Revision tracking records:
.....
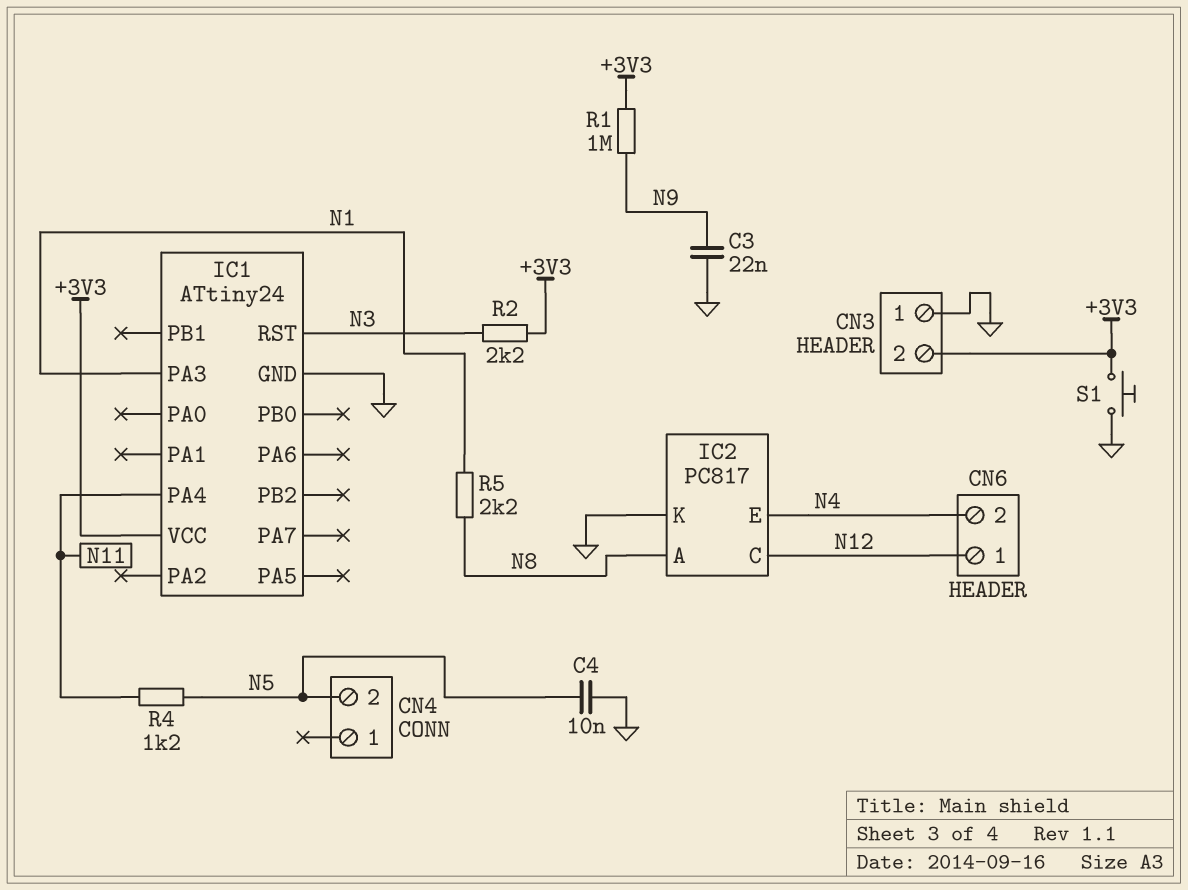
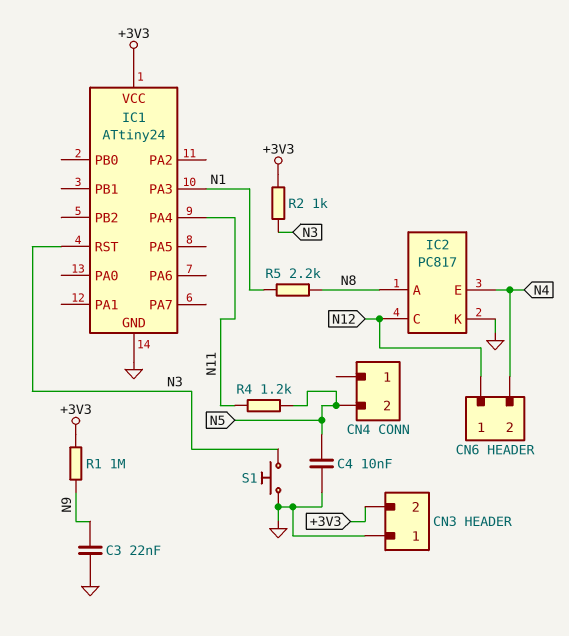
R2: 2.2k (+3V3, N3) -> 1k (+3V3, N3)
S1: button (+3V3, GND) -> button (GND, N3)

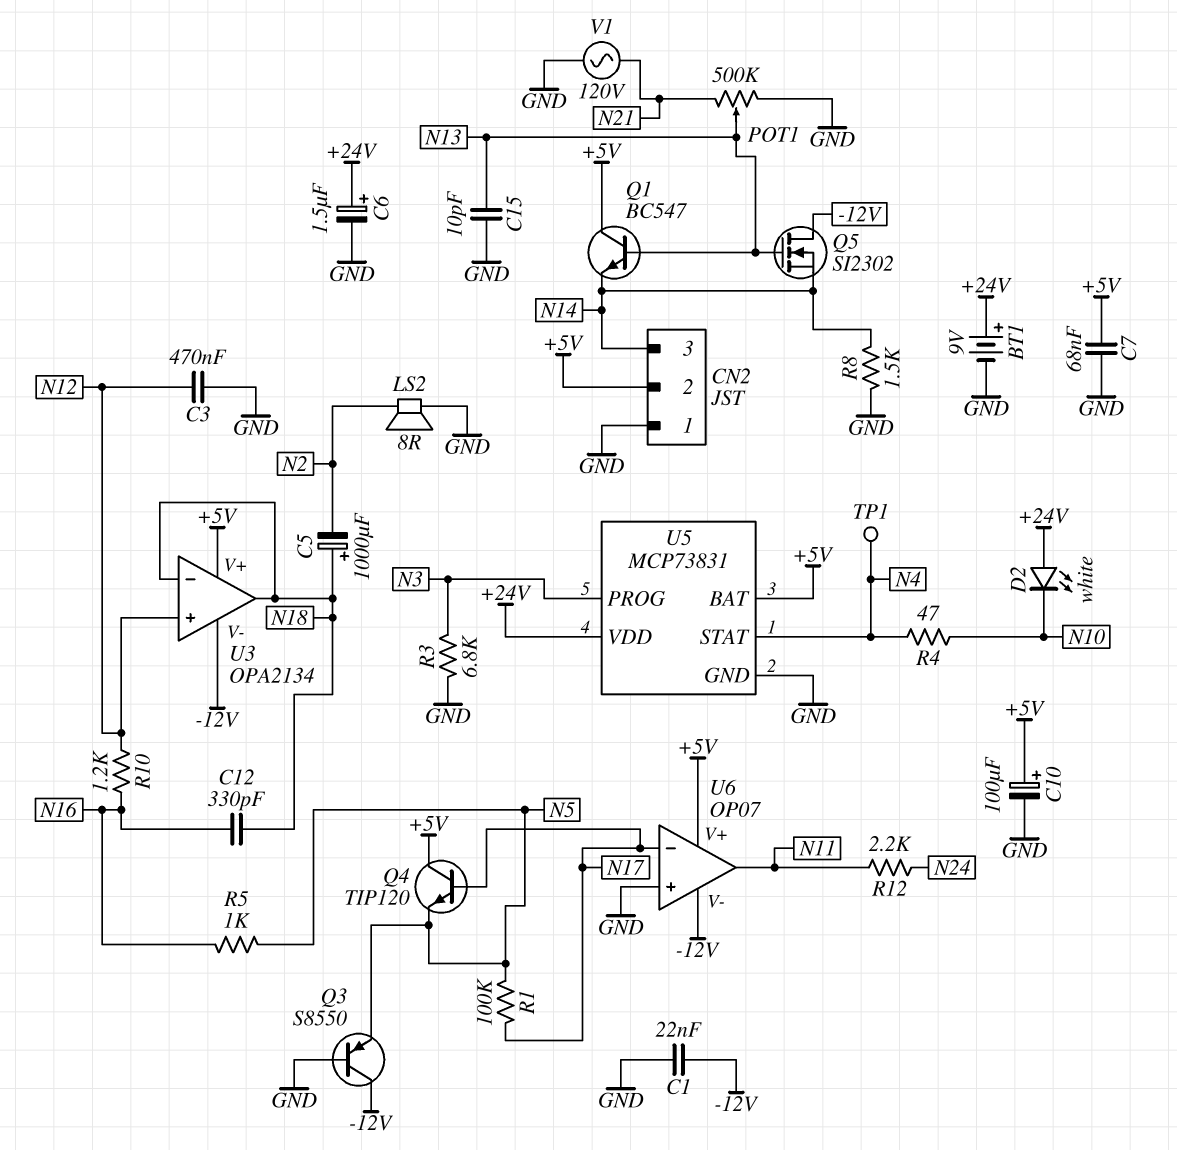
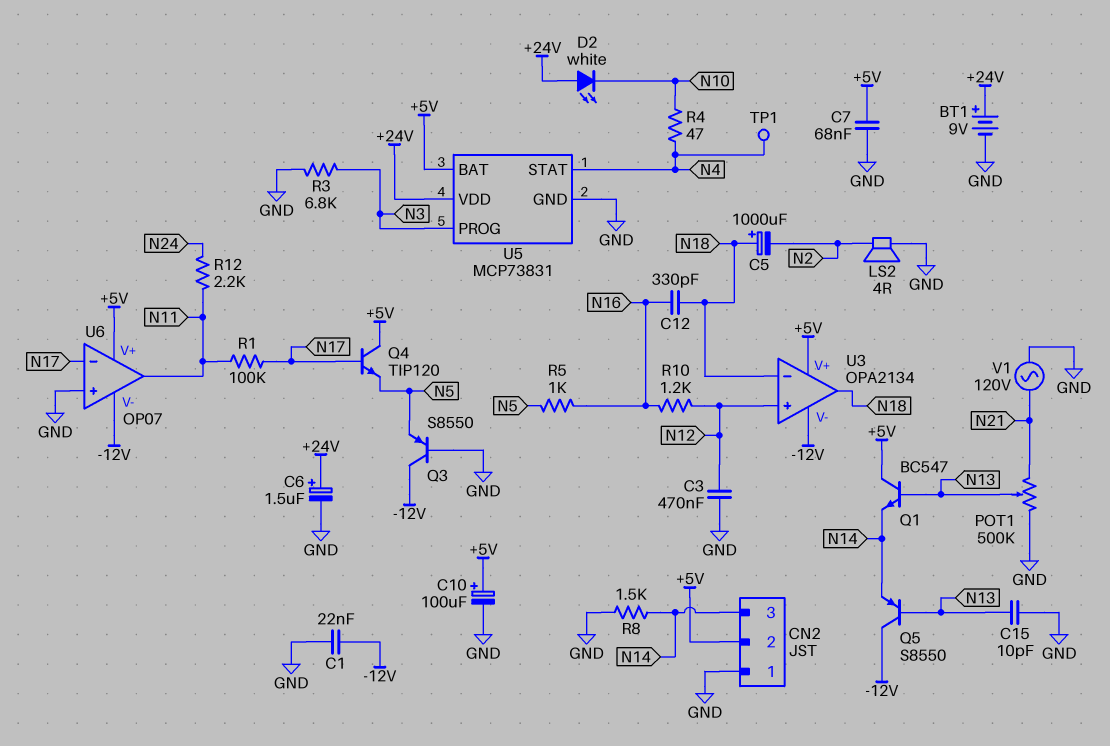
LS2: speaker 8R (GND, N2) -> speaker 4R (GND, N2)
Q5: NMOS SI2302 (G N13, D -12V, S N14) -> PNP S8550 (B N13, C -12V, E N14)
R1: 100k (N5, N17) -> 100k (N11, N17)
.....
Exercise:
A faithful copy is needed: reproduce all of the data above, leaving the pictures out.

Answer to the problem:
R2: 2.2k (+3V3, N3) -> 1k (+3V3, N3)
S1: button (+3V3, GND) -> button (GND, N3)

LS2: speaker 8R (GND, N2) -> speaker 4R (GND, N2)
Q5: NMOS SI2302 (G N13, D -12V, S N14) -> PNP S8550 (B N13, C -12V, E N14)
R1: 100k (N5, N17) -> 100k (N11, N17)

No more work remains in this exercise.